Work order: When you reply, transcribe every line of the data below exactly.

(Difference listings)
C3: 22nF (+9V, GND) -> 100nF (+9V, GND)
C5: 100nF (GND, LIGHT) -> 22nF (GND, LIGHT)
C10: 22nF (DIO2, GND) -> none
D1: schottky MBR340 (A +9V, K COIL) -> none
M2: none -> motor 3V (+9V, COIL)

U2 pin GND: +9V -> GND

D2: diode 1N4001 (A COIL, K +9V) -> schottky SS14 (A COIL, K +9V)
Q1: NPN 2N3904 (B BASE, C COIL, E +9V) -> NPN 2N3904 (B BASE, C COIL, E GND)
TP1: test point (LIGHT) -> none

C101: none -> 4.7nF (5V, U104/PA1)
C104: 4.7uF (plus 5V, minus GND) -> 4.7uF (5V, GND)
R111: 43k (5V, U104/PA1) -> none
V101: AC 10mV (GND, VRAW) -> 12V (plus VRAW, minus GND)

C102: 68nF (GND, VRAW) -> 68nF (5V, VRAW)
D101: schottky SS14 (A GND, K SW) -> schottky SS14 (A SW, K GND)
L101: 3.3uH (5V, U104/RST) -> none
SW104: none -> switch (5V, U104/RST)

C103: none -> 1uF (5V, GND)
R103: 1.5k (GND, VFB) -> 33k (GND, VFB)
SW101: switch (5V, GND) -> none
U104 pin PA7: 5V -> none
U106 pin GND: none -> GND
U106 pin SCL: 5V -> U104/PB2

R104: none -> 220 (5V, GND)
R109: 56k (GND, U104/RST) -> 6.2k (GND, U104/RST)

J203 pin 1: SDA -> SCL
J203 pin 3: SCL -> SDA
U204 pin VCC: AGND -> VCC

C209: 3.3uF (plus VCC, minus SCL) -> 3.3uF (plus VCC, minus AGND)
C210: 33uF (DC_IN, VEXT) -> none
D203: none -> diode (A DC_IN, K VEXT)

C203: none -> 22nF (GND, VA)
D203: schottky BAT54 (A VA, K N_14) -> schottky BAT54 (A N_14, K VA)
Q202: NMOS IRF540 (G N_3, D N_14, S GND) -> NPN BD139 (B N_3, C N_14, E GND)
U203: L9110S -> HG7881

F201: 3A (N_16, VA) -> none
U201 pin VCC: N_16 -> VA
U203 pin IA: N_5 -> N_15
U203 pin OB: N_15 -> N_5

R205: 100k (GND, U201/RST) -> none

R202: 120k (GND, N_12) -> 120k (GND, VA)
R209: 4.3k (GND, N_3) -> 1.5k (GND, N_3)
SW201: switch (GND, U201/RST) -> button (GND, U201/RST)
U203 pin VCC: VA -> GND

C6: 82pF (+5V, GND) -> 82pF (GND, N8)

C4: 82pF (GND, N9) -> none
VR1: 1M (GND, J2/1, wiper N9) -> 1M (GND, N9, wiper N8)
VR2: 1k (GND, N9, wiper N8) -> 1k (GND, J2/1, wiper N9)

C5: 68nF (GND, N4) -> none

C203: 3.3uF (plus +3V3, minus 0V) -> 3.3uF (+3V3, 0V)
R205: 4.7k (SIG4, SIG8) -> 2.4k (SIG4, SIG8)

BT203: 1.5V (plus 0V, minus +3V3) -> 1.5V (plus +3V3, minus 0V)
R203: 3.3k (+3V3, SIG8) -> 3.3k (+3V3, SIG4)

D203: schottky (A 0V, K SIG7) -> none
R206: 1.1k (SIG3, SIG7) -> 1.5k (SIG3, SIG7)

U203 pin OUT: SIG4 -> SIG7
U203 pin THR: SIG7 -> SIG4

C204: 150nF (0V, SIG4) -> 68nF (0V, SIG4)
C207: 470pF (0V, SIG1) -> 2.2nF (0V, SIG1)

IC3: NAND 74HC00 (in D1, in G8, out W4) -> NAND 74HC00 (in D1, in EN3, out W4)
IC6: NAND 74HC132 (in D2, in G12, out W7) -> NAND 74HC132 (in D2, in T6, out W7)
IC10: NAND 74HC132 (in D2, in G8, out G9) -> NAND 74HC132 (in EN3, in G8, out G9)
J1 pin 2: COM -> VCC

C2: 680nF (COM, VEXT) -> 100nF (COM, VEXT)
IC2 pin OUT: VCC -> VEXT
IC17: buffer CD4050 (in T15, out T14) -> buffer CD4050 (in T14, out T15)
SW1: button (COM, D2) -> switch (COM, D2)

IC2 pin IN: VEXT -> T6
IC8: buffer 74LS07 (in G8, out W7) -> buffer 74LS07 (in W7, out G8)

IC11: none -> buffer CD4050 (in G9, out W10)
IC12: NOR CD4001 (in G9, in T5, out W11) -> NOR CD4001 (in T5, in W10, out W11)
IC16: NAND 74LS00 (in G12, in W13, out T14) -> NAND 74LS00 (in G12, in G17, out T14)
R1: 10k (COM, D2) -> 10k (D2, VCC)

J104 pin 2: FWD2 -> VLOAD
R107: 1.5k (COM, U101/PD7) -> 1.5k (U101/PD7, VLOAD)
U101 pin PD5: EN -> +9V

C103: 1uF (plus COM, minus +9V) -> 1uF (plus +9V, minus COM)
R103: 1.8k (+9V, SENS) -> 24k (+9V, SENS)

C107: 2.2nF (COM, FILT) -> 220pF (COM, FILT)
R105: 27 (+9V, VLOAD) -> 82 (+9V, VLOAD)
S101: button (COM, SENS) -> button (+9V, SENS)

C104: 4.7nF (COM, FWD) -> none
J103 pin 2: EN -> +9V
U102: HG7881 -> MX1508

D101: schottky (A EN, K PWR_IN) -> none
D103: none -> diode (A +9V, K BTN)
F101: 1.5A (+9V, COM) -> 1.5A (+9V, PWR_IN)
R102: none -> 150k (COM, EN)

Answer section:
C3: 22nF (+9V, GND) -> 100nF (+9V, GND)
C5: 100nF (GND, LIGHT) -> 22nF (GND, LIGHT)
C10: 22nF (DIO2, GND) -> none
D1: schottky MBR340 (A +9V, K COIL) -> none
M2: none -> motor 3V (+9V, COIL)

U2 pin GND: +9V -> GND

D2: diode 1N4001 (A COIL, K +9V) -> schottky SS14 (A COIL, K +9V)
Q1: NPN 2N3904 (B BASE, C COIL, E +9V) -> NPN 2N3904 (B BASE, C COIL, E GND)
TP1: test point (LIGHT) -> none

C101: none -> 4.7nF (5V, U104/PA1)
C104: 4.7uF (plus 5V, minus GND) -> 4.7uF (5V, GND)
R111: 43k (5V, U104/PA1) -> none
V101: AC 10mV (GND, VRAW) -> 12V (plus VRAW, minus GND)

C102: 68nF (GND, VRAW) -> 68nF (5V, VRAW)
D101: schottky SS14 (A GND, K SW) -> schottky SS14 (A SW, K GND)
L101: 3.3uH (5V, U104/RST) -> none
SW104: none -> switch (5V, U104/RST)

C103: none -> 1uF (5V, GND)
R103: 1.5k (GND, VFB) -> 33k (GND, VFB)
SW101: switch (5V, GND) -> none
U104 pin PA7: 5V -> none
U106 pin GND: none -> GND
U106 pin SCL: 5V -> U104/PB2

R104: none -> 220 (5V, GND)
R109: 56k (GND, U104/RST) -> 6.2k (GND, U104/RST)

J203 pin 1: SDA -> SCL
J203 pin 3: SCL -> SDA
U204 pin VCC: AGND -> VCC

C209: 3.3uF (plus VCC, minus SCL) -> 3.3uF (plus VCC, minus AGND)
C210: 33uF (DC_IN, VEXT) -> none
D203: none -> diode (A DC_IN, K VEXT)

C203: none -> 22nF (GND, VA)
D203: schottky BAT54 (A VA, K N_14) -> schottky BAT54 (A N_14, K VA)
Q202: NMOS IRF540 (G N_3, D N_14, S GND) -> NPN BD139 (B N_3, C N_14, E GND)
U203: L9110S -> HG7881

F201: 3A (N_16, VA) -> none
U201 pin VCC: N_16 -> VA
U203 pin IA: N_5 -> N_15
U203 pin OB: N_15 -> N_5

R205: 100k (GND, U201/RST) -> none

R202: 120k (GND, N_12) -> 120k (GND, VA)
R209: 4.3k (GND, N_3) -> 1.5k (GND, N_3)
SW201: switch (GND, U201/RST) -> button (GND, U201/RST)
U203 pin VCC: VA -> GND

C6: 82pF (+5V, GND) -> 82pF (GND, N8)

C4: 82pF (GND, N9) -> none
VR1: 1M (GND, J2/1, wiper N9) -> 1M (GND, N9, wiper N8)
VR2: 1k (GND, N9, wiper N8) -> 1k (GND, J2/1, wiper N9)

C5: 68nF (GND, N4) -> none

C203: 3.3uF (plus +3V3, minus 0V) -> 3.3uF (+3V3, 0V)
R205: 4.7k (SIG4, SIG8) -> 2.4k (SIG4, SIG8)

BT203: 1.5V (plus 0V, minus +3V3) -> 1.5V (plus +3V3, minus 0V)
R203: 3.3k (+3V3, SIG8) -> 3.3k (+3V3, SIG4)

D203: schottky (A 0V, K SIG7) -> none
R206: 1.1k (SIG3, SIG7) -> 1.5k (SIG3, SIG7)

U203 pin OUT: SIG4 -> SIG7
U203 pin THR: SIG7 -> SIG4

C204: 150nF (0V, SIG4) -> 68nF (0V, SIG4)
C207: 470pF (0V, SIG1) -> 2.2nF (0V, SIG1)

IC3: NAND 74HC00 (in D1, in G8, out W4) -> NAND 74HC00 (in D1, in EN3, out W4)
IC6: NAND 74HC132 (in D2, in G12, out W7) -> NAND 74HC132 (in D2, in T6, out W7)
IC10: NAND 74HC132 (in D2, in G8, out G9) -> NAND 74HC132 (in EN3, in G8, out G9)
J1 pin 2: COM -> VCC

C2: 680nF (COM, VEXT) -> 100nF (COM, VEXT)
IC2 pin OUT: VCC -> VEXT
IC17: buffer CD4050 (in T15, out T14) -> buffer CD4050 (in T14, out T15)
SW1: button (COM, D2) -> switch (COM, D2)

IC2 pin IN: VEXT -> T6
IC8: buffer 74LS07 (in G8, out W7) -> buffer 74LS07 (in W7, out G8)

IC11: none -> buffer CD4050 (in G9, out W10)
IC12: NOR CD4001 (in G9, in T5, out W11) -> NOR CD4001 (in T5, in W10, out W11)
IC16: NAND 74LS00 (in G12, in W13, out T14) -> NAND 74LS00 (in G12, in G17, out T14)
R1: 10k (COM, D2) -> 10k (D2, VCC)

J104 pin 2: FWD2 -> VLOAD
R107: 1.5k (COM, U101/PD7) -> 1.5k (U101/PD7, VLOAD)
U101 pin PD5: EN -> +9V

C103: 1uF (plus COM, minus +9V) -> 1uF (plus +9V, minus COM)
R103: 1.8k (+9V, SENS) -> 24k (+9V, SENS)

C107: 2.2nF (COM, FILT) -> 220pF (COM, FILT)
R105: 27 (+9V, VLOAD) -> 82 (+9V, VLOAD)
S101: button (COM, SENS) -> button (+9V, SENS)

C104: 4.7nF (COM, FWD) -> none
J103 pin 2: EN -> +9V
U102: HG7881 -> MX1508

D101: schottky (A EN, K PWR_IN) -> none
D103: none -> diode (A +9V, K BTN)
F101: 1.5A (+9V, COM) -> 1.5A (+9V, PWR_IN)
R102: none -> 150k (COM, EN)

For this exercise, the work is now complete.